**WORK REQUIRED**
Transcribe the data exactly. Pictures stay out.

(INFORMATION SUPPLIED begins)

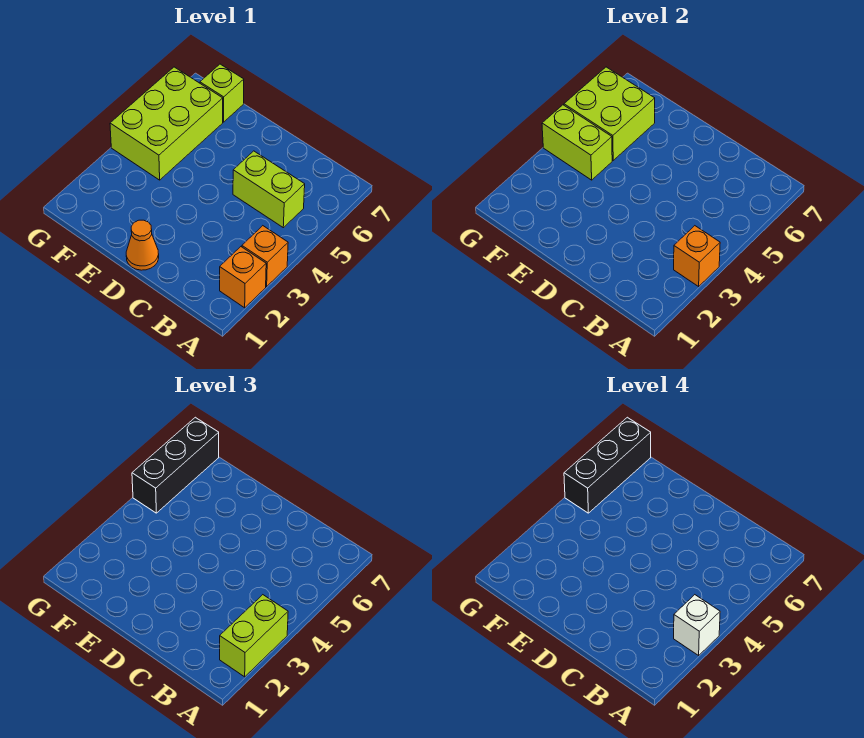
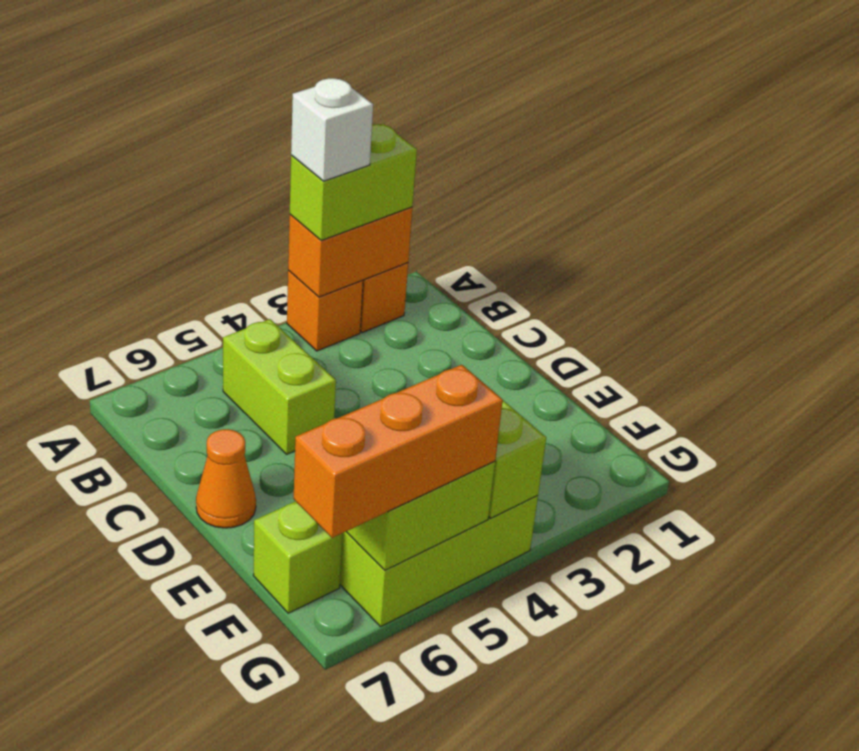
orange brick A3 level 2 -> orange brick A2:A3 level 2
orange cone D1 level 1 -> orange cone D7 level 1
black brick G5:G7 level 3 -> orange brick G5:G7 level 3
black brick G5:G7 level 4 -> none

(INFORMATION SUPPLIED ends)

**SOLVED PROBLEM**
orange brick A3 level 2 -> orange brick A2:A3 level 2
orange cone D1 level 1 -> orange cone D7 level 1
black brick G5:G7 level 3 -> orange brick G5:G7 level 3
black brick G5:G7 level 4 -> none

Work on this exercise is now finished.